▸ Exercise description
Find out how many lines in the records have the string "TRIG" in them, and state only that number.

*** The input ***

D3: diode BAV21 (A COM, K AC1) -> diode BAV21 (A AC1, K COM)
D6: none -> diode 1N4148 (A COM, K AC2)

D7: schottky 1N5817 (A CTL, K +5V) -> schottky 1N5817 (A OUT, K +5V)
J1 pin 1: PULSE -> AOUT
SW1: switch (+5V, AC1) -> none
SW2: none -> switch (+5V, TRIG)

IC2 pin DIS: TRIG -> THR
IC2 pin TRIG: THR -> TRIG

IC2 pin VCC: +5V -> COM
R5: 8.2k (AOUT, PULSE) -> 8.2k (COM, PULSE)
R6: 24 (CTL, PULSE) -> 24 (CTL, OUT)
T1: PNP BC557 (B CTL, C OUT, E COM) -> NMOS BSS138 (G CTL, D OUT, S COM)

***

▸ Answer space
3